- **WORK INSTRUCTION**: Exclude all pictures from your copy of the data below, which should otherwise match exactly.

╭─ EXERCISE INPUTS

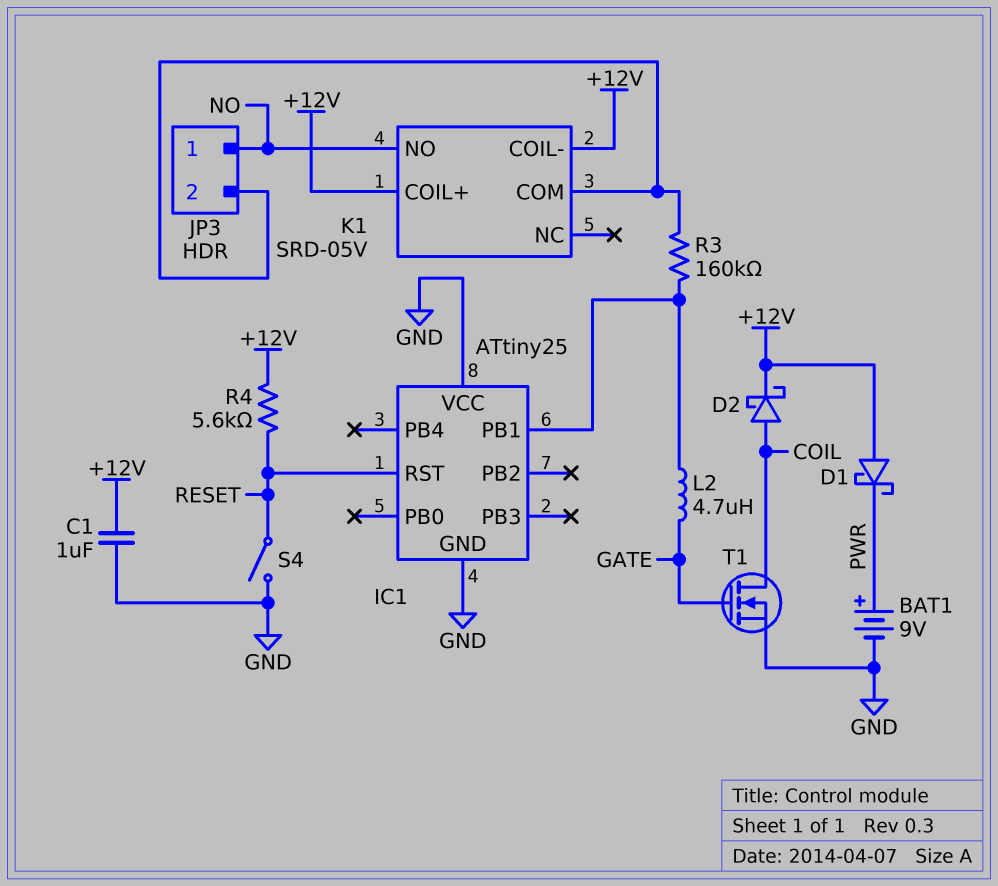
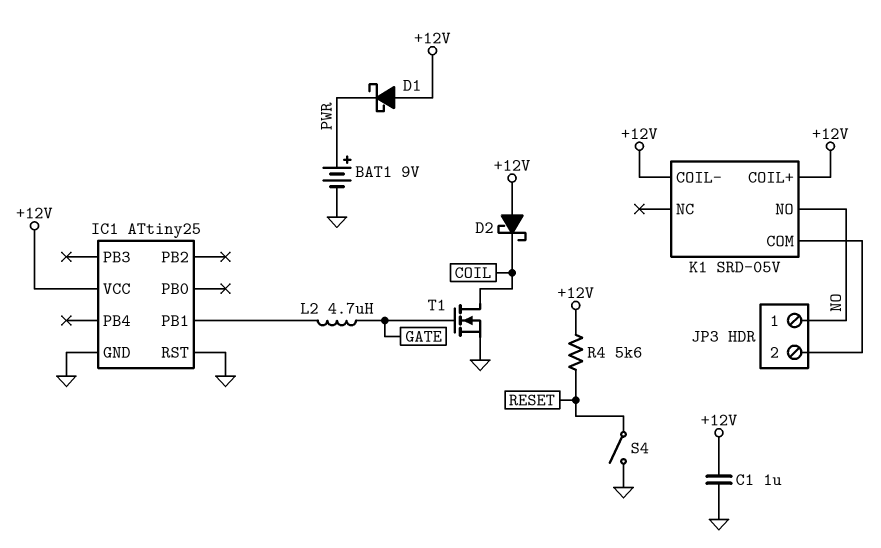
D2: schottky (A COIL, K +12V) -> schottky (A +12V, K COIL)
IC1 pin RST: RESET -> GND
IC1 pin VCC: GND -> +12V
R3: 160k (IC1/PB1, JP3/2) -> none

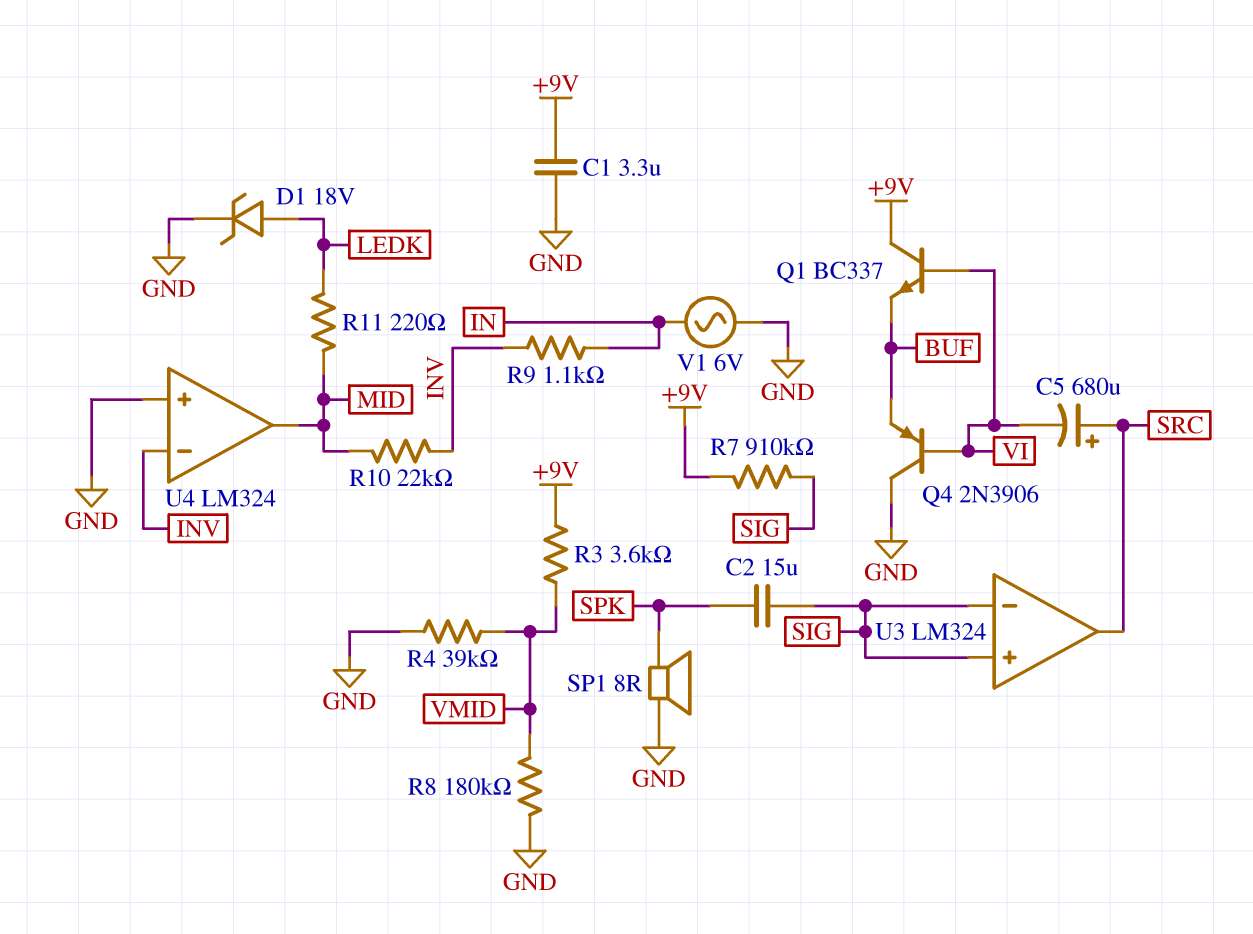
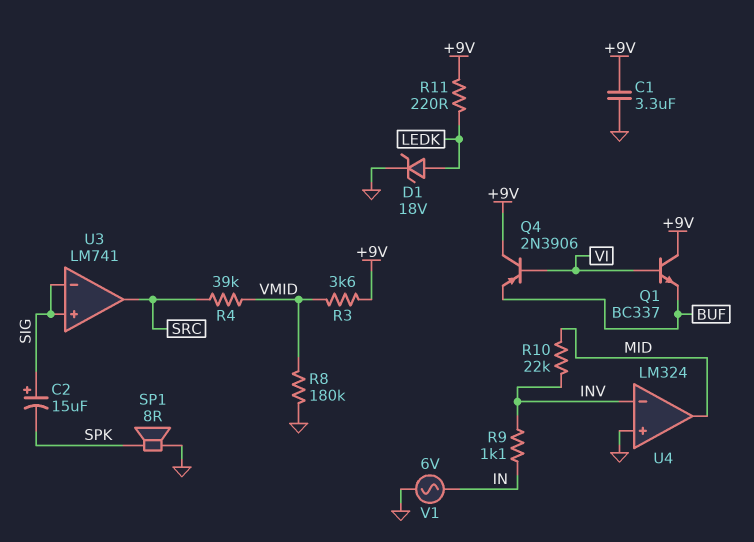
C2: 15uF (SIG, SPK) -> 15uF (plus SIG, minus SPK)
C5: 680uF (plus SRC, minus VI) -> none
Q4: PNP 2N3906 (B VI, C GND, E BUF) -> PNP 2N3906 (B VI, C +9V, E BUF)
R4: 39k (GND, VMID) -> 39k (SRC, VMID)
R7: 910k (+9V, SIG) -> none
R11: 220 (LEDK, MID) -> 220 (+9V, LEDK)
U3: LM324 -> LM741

╰─

- **EXERCISE ANSWER**:
D2: schottky (A COIL, K +12V) -> schottky (A +12V, K COIL)
IC1 pin RST: RESET -> GND
IC1 pin VCC: GND -> +12V
R3: 160k (IC1/PB1, JP3/2) -> none

C2: 15uF (SIG, SPK) -> 15uF (plus SIG, minus SPK)
C5: 680uF (plus SRC, minus VI) -> none
Q4: PNP 2N3906 (B VI, C GND, E BUF) -> PNP 2N3906 (B VI, C +9V, E BUF)
R4: 39k (GND, VMID) -> 39k (SRC, VMID)
R7: 910k (+9V, SIG) -> none
R11: 220 (LEDK, MID) -> 220 (+9V, LEDK)
U3: LM324 -> LM741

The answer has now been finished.